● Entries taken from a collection
╭──

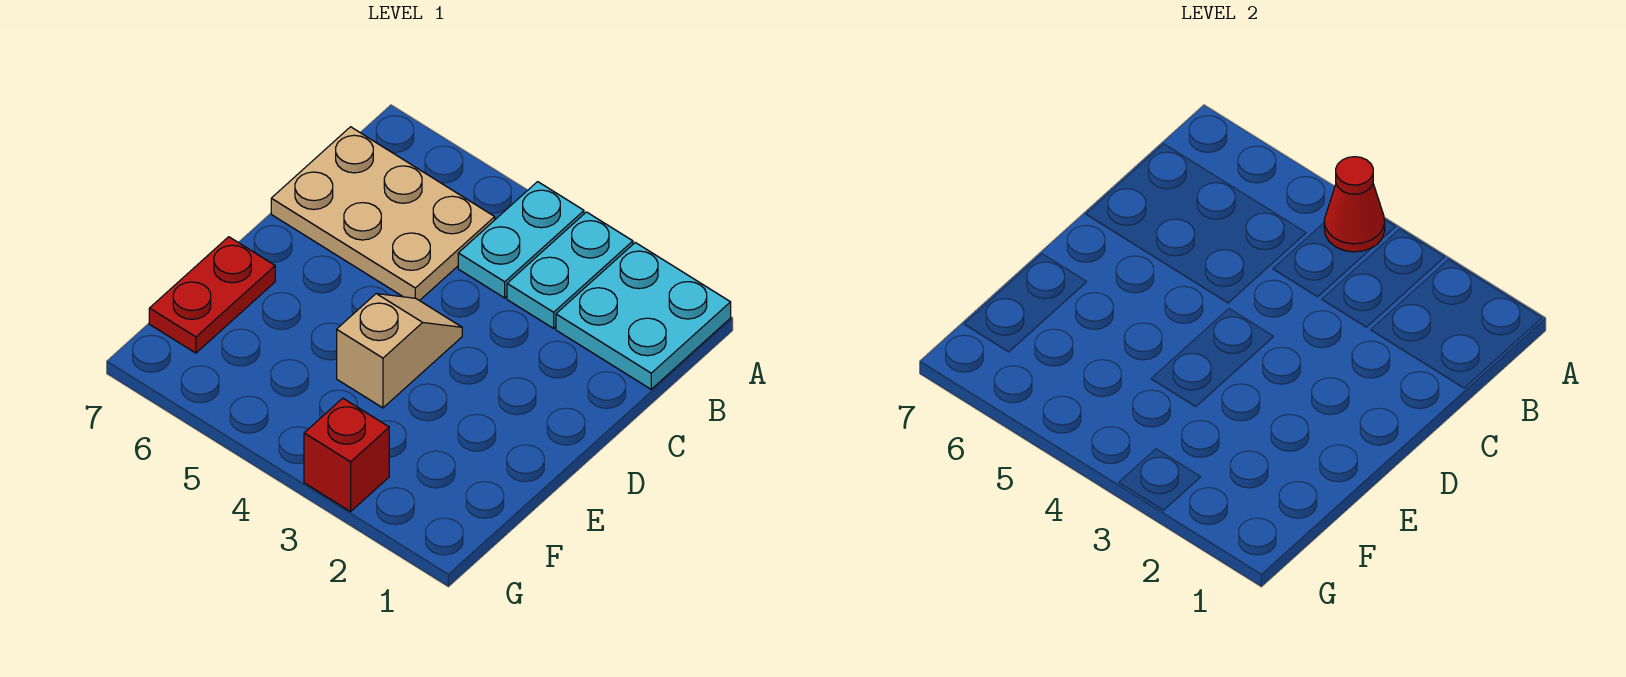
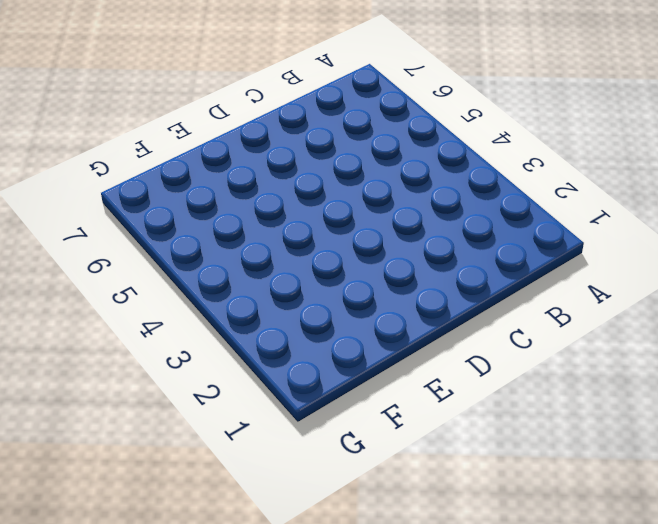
none -> cyan 2x2 plate [556,243,731,389]
none -> cyan 1x2 plate [507,212,633,328]

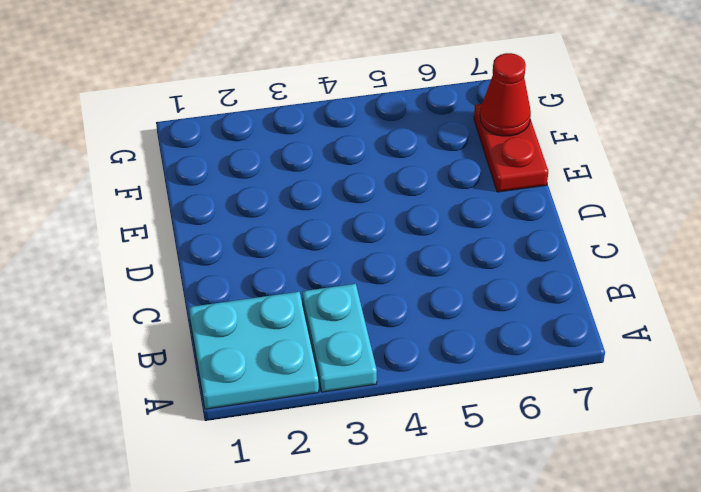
red 1x1 cone [480,53,531,136] -> red 1x1 cone moved to [1324,157,1385,252]
none -> cyan 1x2 plate [458,182,584,298]
none -> tan 2x3 plate [271,127,495,301]

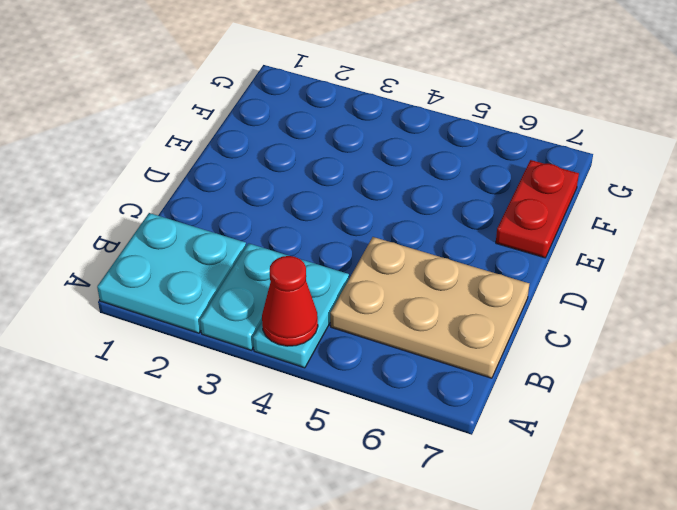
none -> tan 1x2 slope [337,294,462,408]
none -> red 1x1 brick [304,398,389,512]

╰──

● Work instruction
Once the pictures are set aside, the remaining data must be transcribed exactly.

● Finished task
none -> cyan 2x2 plate [556,243,731,389]
none -> cyan 1x2 plate [507,212,633,328]

red 1x1 cone [480,53,531,136] -> red 1x1 cone moved to [1324,157,1385,252]
none -> cyan 1x2 plate [458,182,584,298]
none -> tan 2x3 plate [271,127,495,301]

none -> tan 1x2 slope [337,294,462,408]
none -> red 1x1 brick [304,398,389,512]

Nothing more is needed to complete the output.